[ENTRIES SUPPLIED — start]
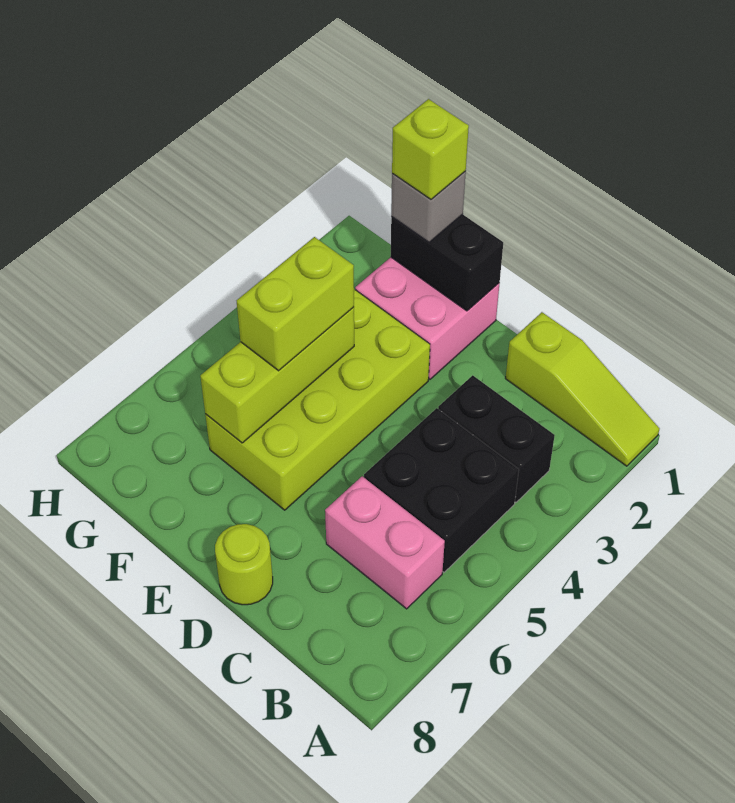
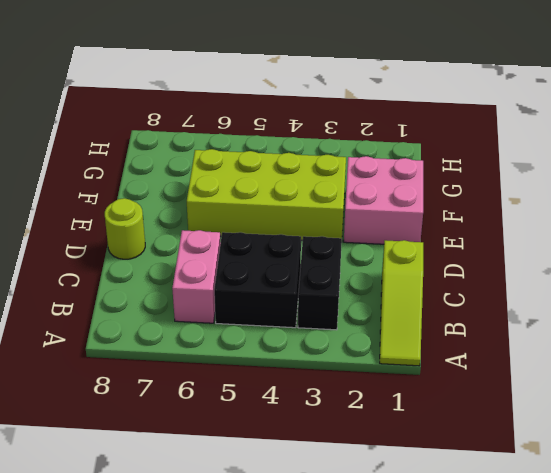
none -> black brick E1:F1 level 2
none -> lime brick F4:F6 level 2
none -> grey brick F1 level 3

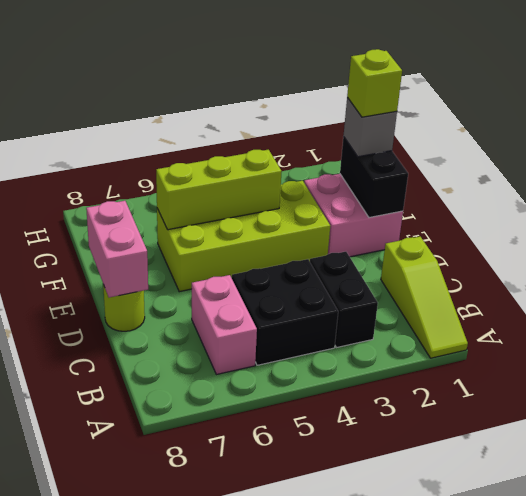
pink brick D8:E8 level 2 -> none
none -> lime brick F4:F5 level 3

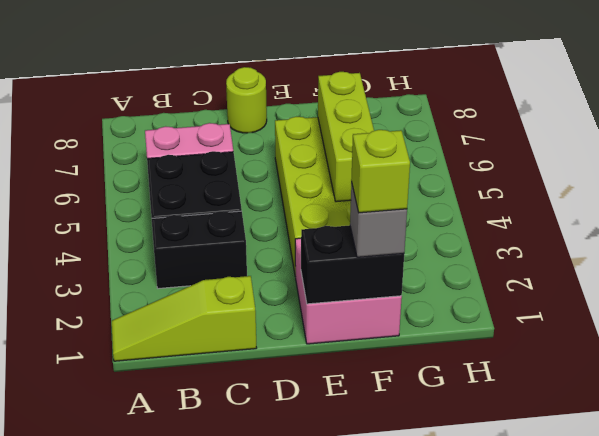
none -> lime brick F4:F5 level 3

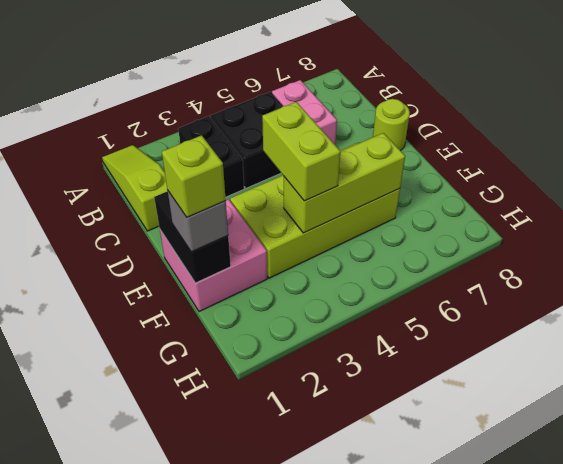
lime brick E4:F4 level 3 -> lime brick F4:F5 level 3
[ENTRIES SUPPLIED — finish]
Report all lines in the records that include the string "lime".

none -> lime brick F4:F6 level 2
none -> lime brick F4:F5 level 3
none -> lime brick F4:F5 level 3
lime brick E4:F4 level 3 -> lime brick F4:F5 level 3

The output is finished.